Change listing data
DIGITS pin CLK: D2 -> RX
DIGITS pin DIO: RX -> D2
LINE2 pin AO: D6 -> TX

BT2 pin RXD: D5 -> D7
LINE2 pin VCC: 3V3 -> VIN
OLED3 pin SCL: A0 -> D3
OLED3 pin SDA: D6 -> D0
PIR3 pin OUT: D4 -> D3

==

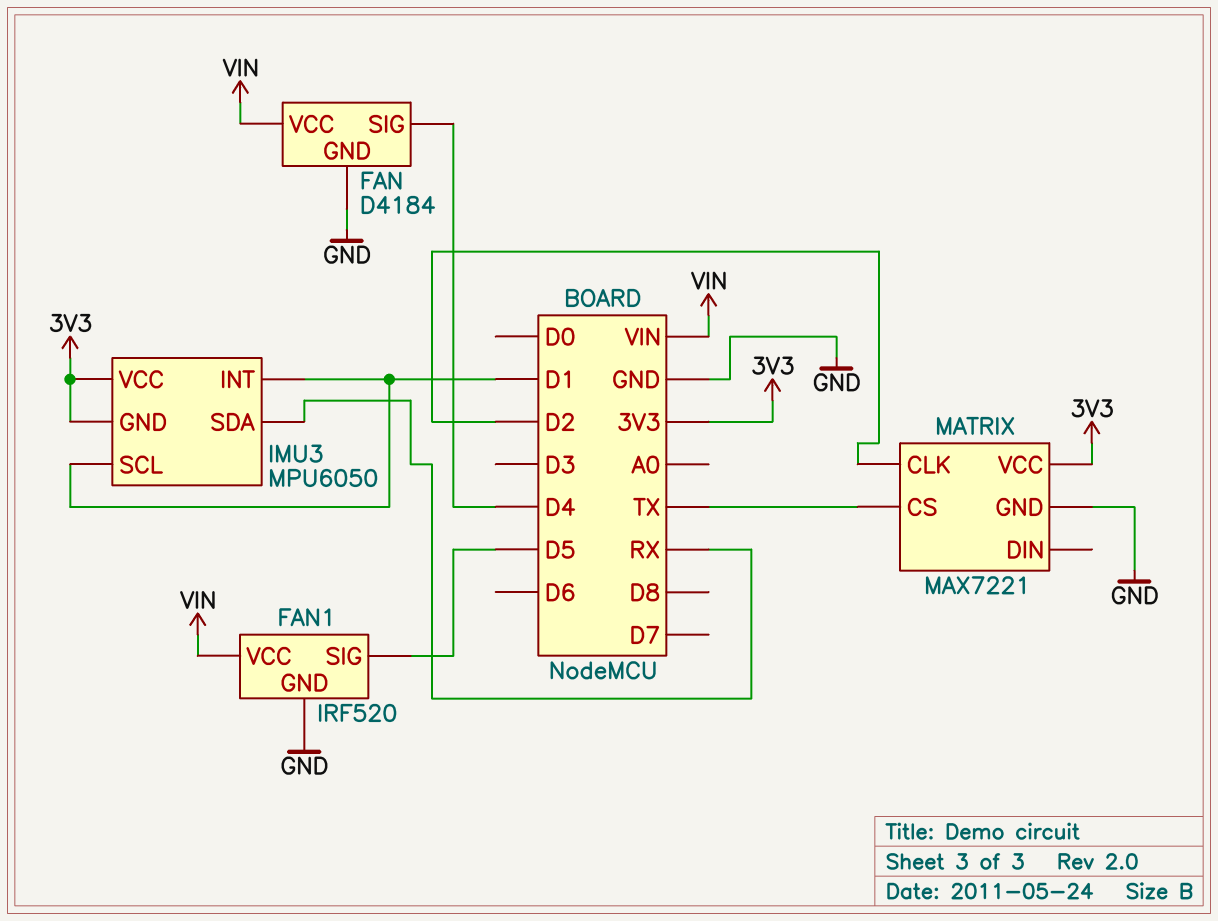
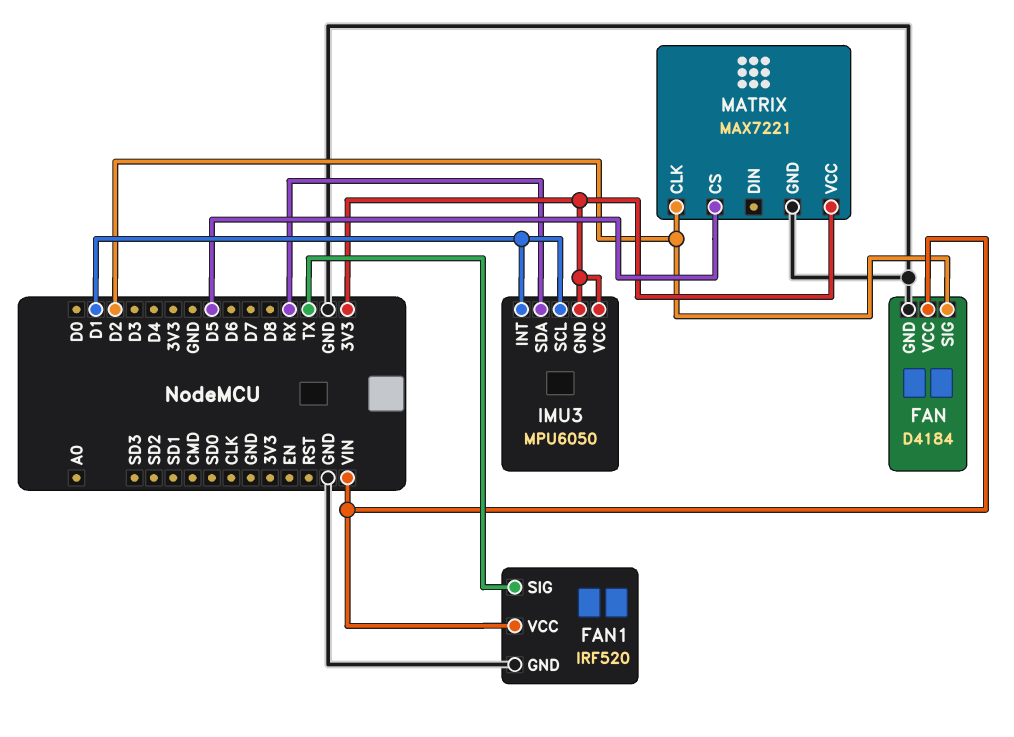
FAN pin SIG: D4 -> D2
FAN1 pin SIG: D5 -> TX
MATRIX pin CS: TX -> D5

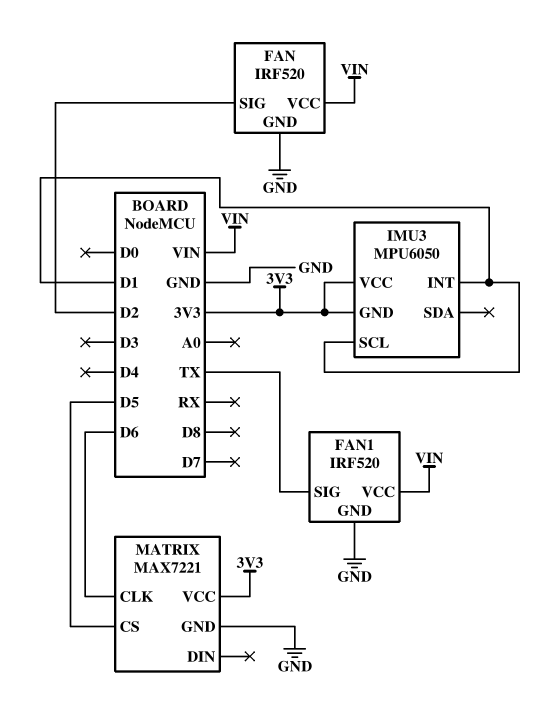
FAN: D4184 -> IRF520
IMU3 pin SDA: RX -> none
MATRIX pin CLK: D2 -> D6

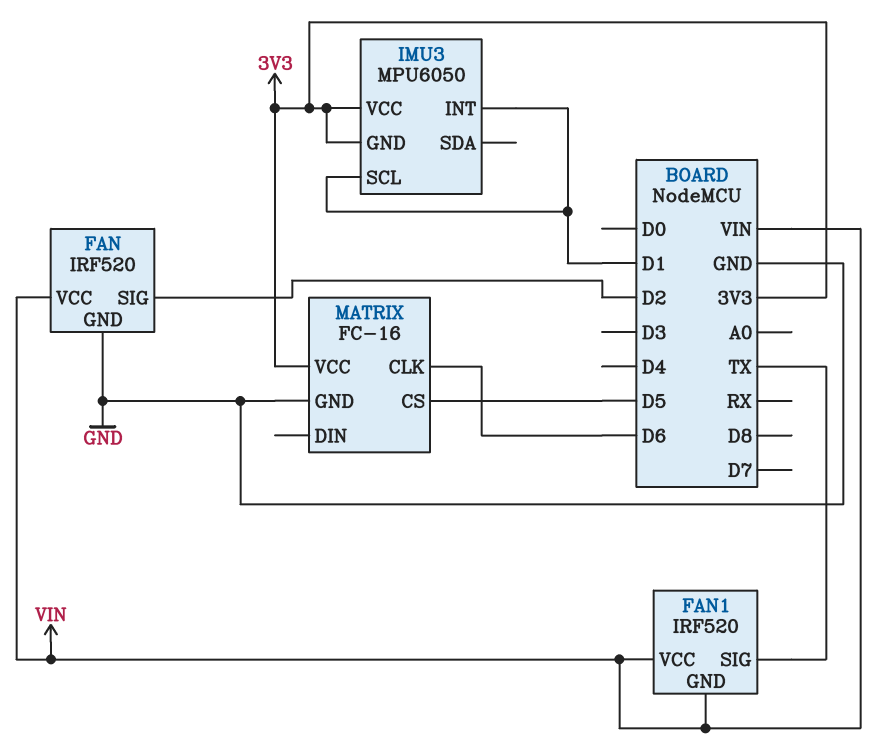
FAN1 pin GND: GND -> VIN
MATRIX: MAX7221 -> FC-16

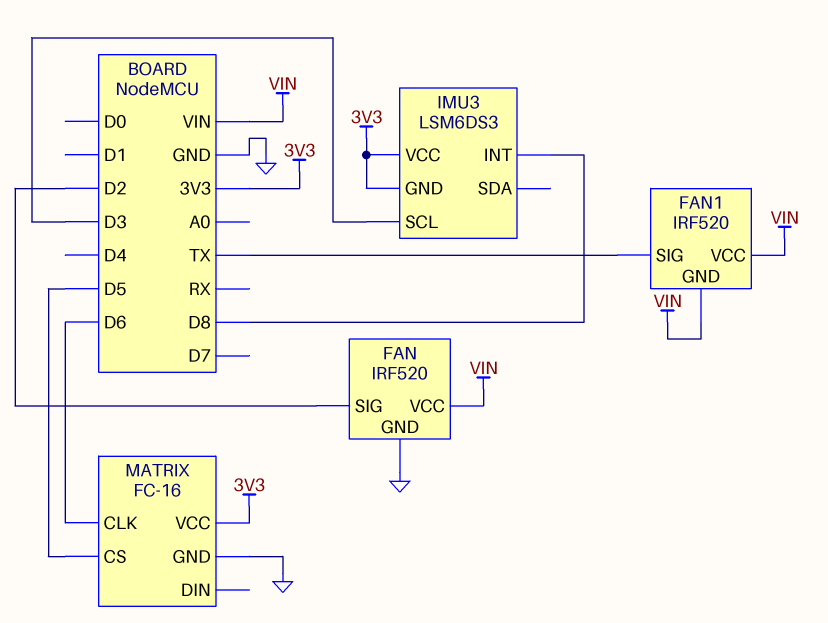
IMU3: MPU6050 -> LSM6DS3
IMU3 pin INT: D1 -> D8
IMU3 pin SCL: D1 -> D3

*WORK ORDER*
In the entries above, find each line with "MATRIX" and list it.

*TASK ANSWER*
MATRIX pin CS: TX -> D5
MATRIX pin CLK: D2 -> D6
MATRIX: MAX7221 -> FC-16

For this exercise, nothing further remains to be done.